**Problem description**
From the line with "SW1: button (COM, VIN) -> button (COM, n4)" through the line with "C12: 1uF (IC1/OUT, N5) -> 1uF (IC1/OUT, N12)", repeat the entries verbatim, both end lines included, and add nothing.

**Material for this exercise**
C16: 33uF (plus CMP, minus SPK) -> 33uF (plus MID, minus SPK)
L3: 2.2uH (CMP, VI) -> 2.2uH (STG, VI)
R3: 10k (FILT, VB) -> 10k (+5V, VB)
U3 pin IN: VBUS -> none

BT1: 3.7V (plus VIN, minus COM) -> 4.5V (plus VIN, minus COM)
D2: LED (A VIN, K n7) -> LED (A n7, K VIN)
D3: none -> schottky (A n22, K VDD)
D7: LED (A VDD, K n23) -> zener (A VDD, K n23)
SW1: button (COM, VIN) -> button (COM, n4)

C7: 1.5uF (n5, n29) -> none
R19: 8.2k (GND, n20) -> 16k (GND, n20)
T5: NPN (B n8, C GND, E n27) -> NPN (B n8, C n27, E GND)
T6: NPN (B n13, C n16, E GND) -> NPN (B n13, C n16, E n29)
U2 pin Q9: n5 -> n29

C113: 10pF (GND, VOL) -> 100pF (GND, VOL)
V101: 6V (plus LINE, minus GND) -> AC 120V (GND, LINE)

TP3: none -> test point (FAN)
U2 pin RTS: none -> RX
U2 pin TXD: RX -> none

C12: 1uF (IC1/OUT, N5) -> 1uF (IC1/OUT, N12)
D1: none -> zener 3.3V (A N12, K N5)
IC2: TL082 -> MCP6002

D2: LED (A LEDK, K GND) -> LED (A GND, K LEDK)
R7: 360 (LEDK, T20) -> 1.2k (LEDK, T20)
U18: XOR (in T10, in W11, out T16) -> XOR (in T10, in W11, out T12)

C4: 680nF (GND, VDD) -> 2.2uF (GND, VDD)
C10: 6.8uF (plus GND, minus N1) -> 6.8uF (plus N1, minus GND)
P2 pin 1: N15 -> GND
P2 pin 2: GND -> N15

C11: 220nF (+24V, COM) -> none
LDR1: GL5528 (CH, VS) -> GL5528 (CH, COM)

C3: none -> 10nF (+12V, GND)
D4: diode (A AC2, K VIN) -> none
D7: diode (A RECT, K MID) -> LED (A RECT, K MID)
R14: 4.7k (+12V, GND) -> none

**Exercise answer**
SW1: button (COM, VIN) -> button (COM, n4)

C7: 1.5uF (n5, n29) -> none
R19: 8.2k (GND, n20) -> 16k (GND, n20)
T5: NPN (B n8, C GND, E n27) -> NPN (B n8, C n27, E GND)
T6: NPN (B n13, C n16, E GND) -> NPN (B n13, C n16, E n29)
U2 pin Q9: n5 -> n29

C113: 10pF (GND, VOL) -> 100pF (GND, VOL)
V101: 6V (plus LINE, minus GND) -> AC 120V (GND, LINE)

TP3: none -> test point (FAN)
U2 pin RTS: none -> RX
U2 pin TXD: RX -> none

C12: 1uF (IC1/OUT, N5) -> 1uF (IC1/OUT, N12)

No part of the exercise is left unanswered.